- _Extracted data_:

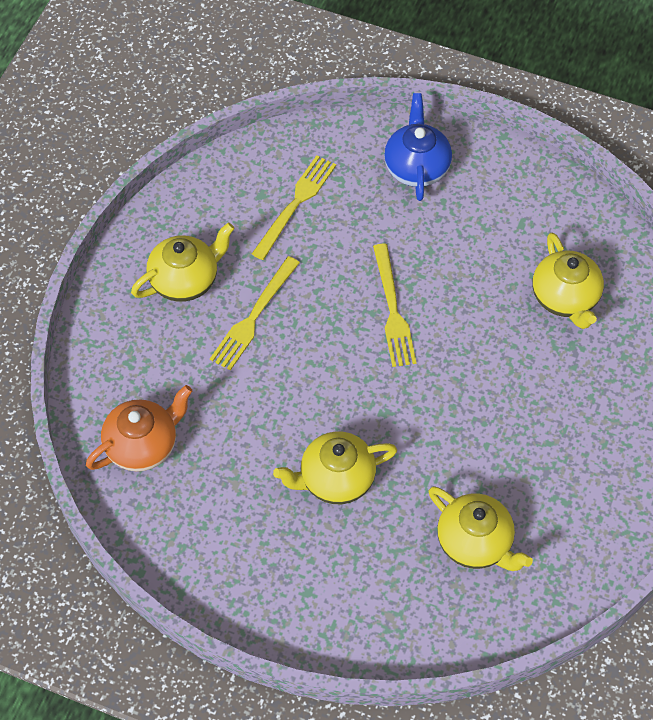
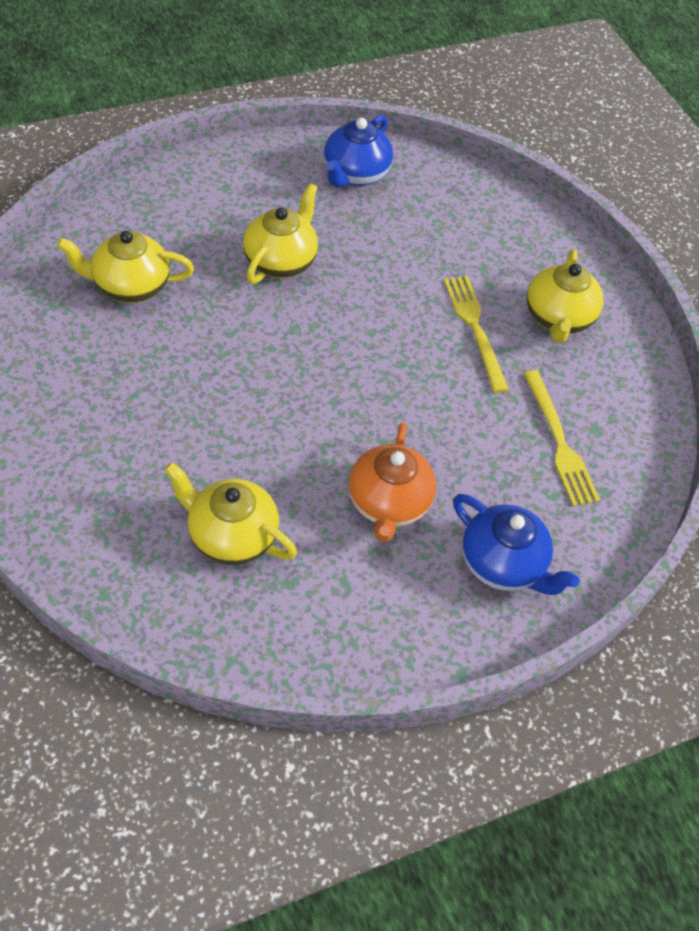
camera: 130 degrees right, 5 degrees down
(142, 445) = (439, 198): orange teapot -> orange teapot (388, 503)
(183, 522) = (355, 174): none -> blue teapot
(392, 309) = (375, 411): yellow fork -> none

* * *

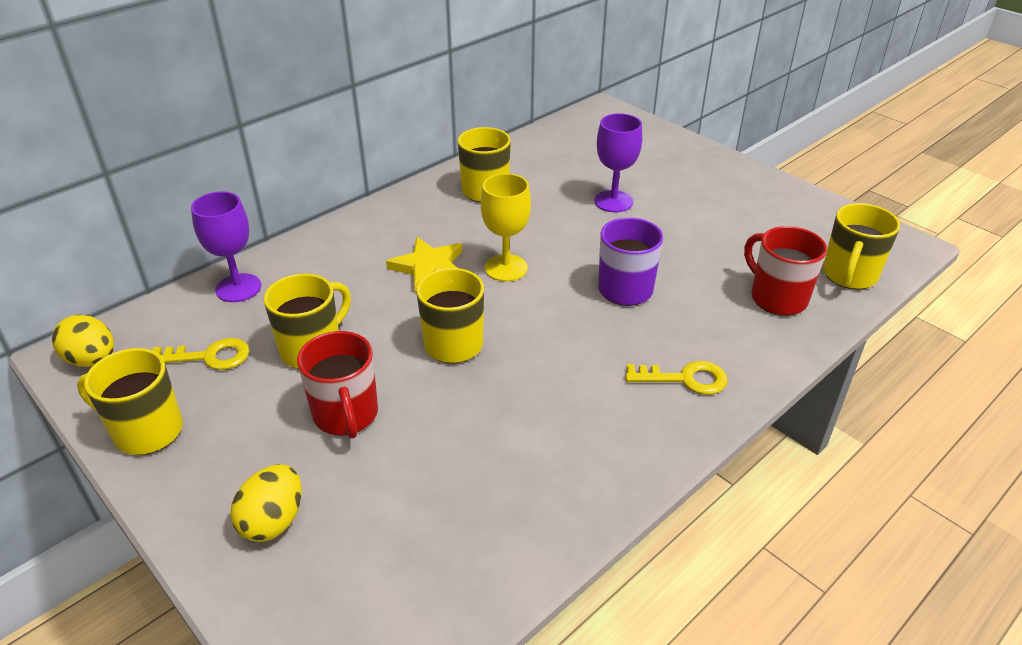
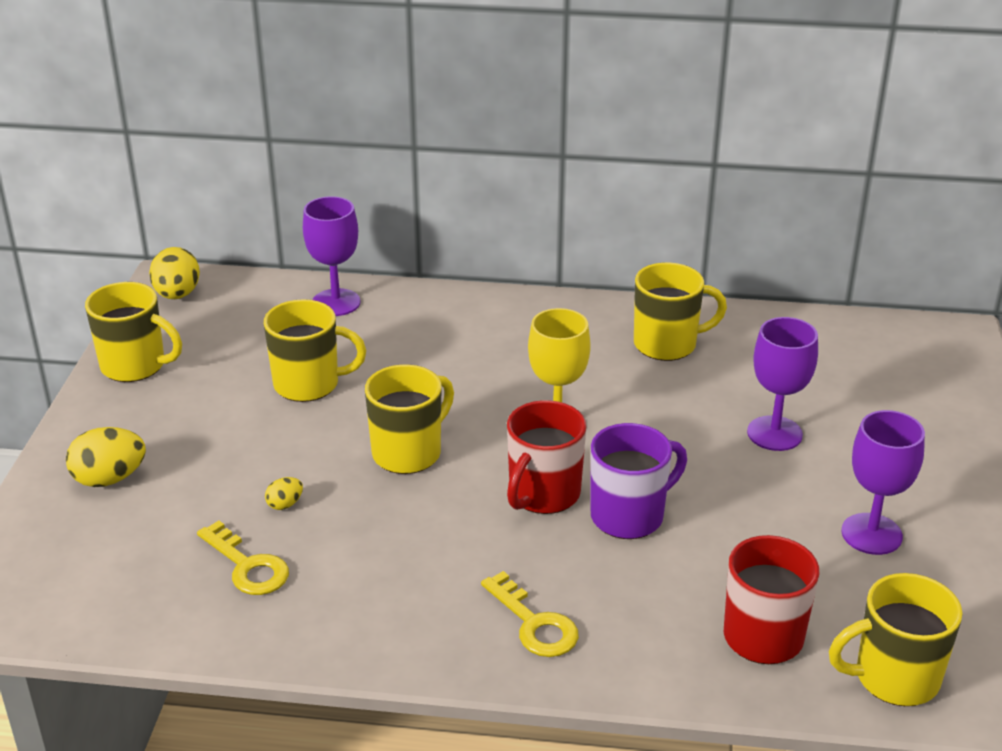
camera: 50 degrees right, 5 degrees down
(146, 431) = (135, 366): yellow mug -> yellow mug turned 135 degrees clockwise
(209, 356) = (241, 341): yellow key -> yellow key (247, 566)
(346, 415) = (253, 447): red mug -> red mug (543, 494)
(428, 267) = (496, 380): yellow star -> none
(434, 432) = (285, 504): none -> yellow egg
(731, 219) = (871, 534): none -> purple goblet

- _Action item_: Using the listing above, pick out each line that contains the word "degrees", then copy it.

- _Your response_:
camera: 130 degrees right, 5 degrees down
camera: 50 degrees right, 5 degrees down
(146, 431) = (135, 366): yellow mug -> yellow mug turned 135 degrees clockwise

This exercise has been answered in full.